*REQUIRED ACTION*: Could you output the entries that follow exactly, omitting any pictures they contain?

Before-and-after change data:
%%

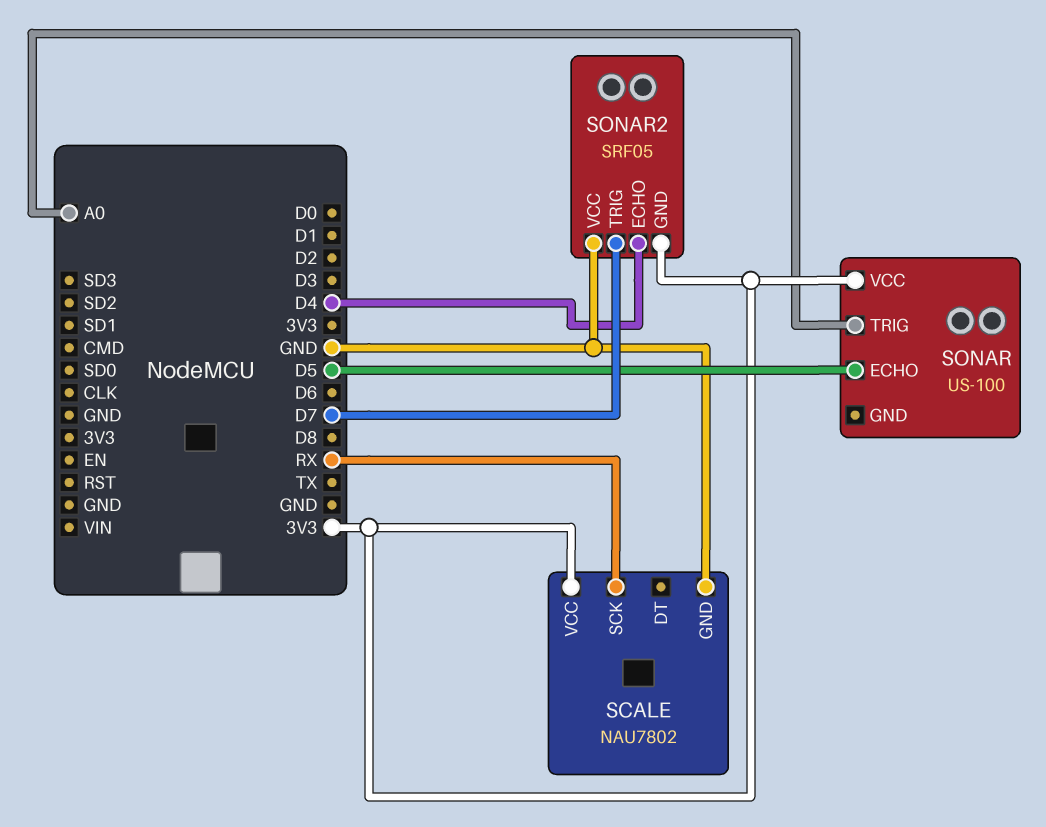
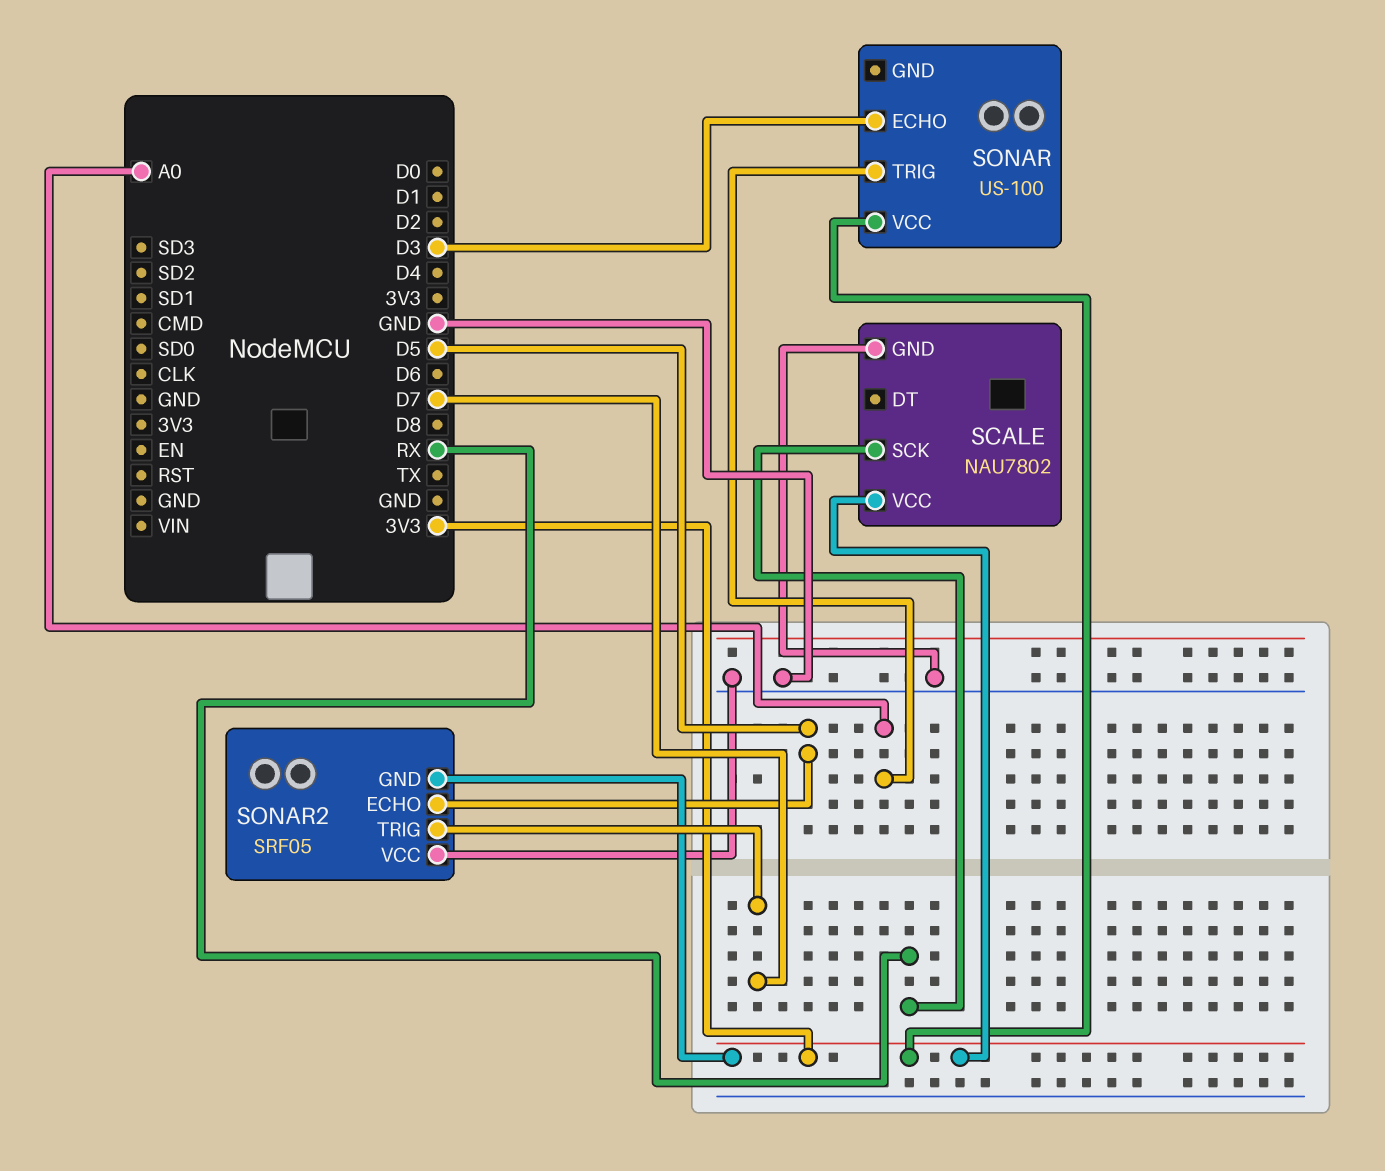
SONAR pin ECHO: D5 -> D3
SONAR2 pin ECHO: D4 -> D5

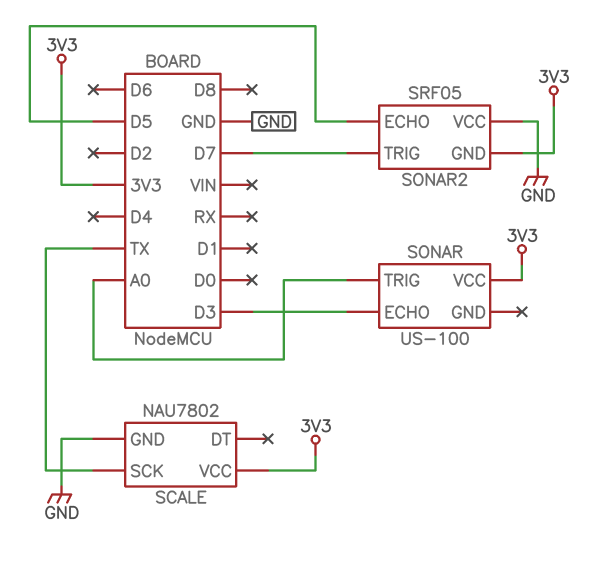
SCALE pin SCK: RX -> TX

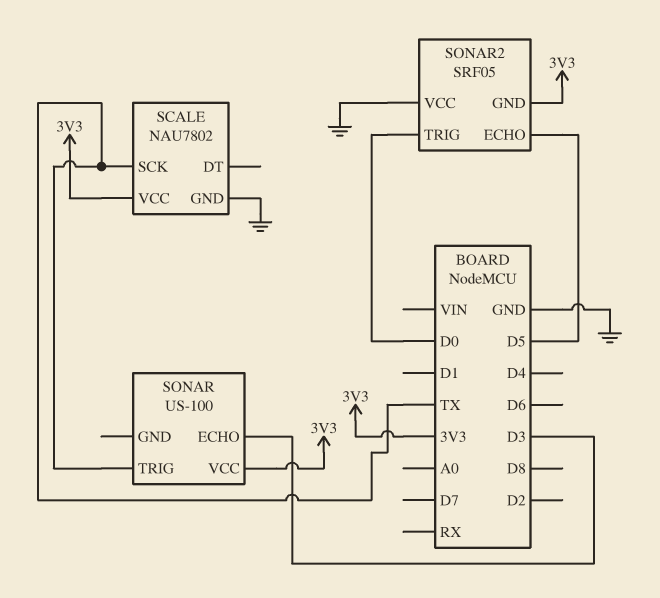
SONAR pin TRIG: A0 -> TX
SONAR2 pin TRIG: D7 -> D0

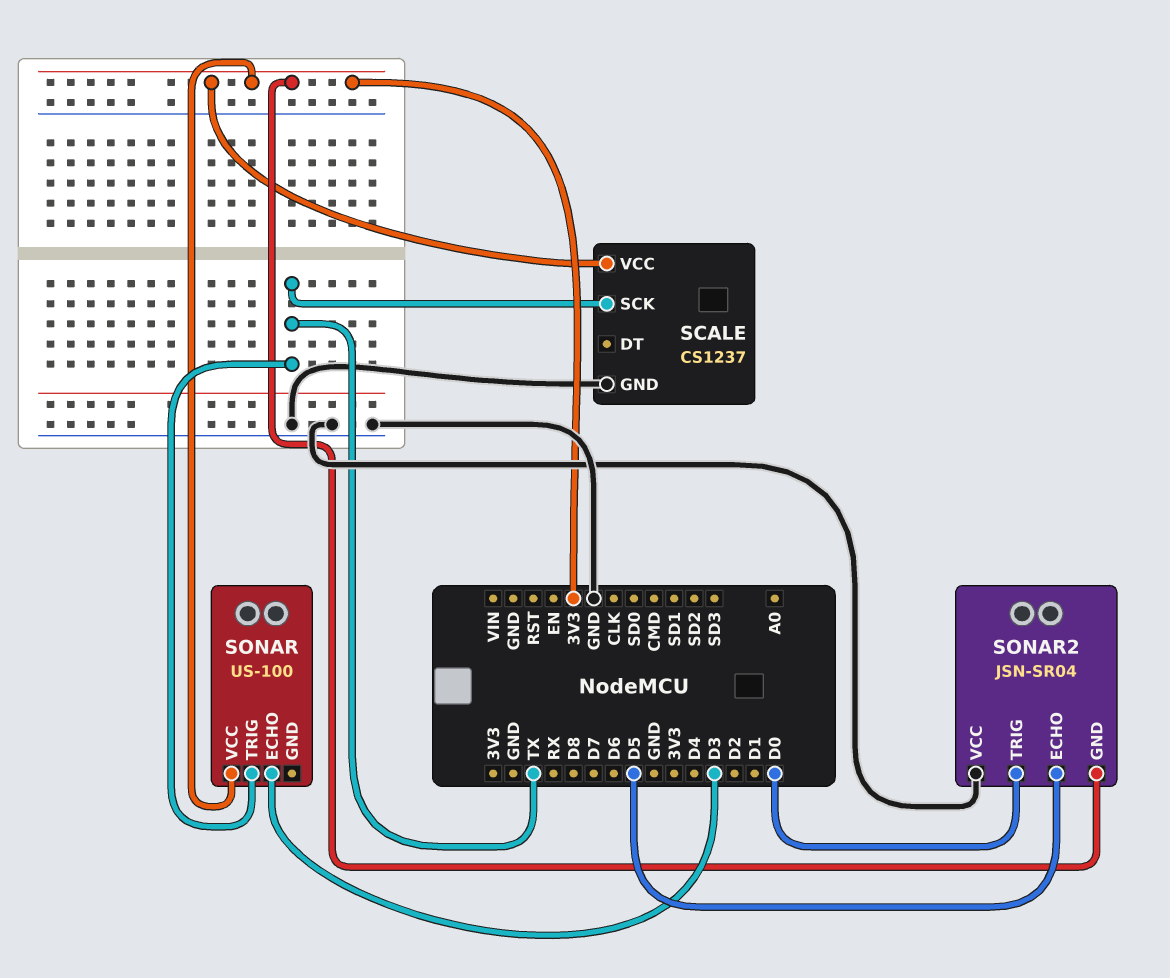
SCALE: NAU7802 -> CS1237
SONAR2: SRF05 -> JSN-SR04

%%

*TASK RESULT*:
SONAR pin ECHO: D5 -> D3
SONAR2 pin ECHO: D4 -> D5

SCALE pin SCK: RX -> TX

SONAR pin TRIG: A0 -> TX
SONAR2 pin TRIG: D7 -> D0

SCALE: NAU7802 -> CS1237
SONAR2: SRF05 -> JSN-SR04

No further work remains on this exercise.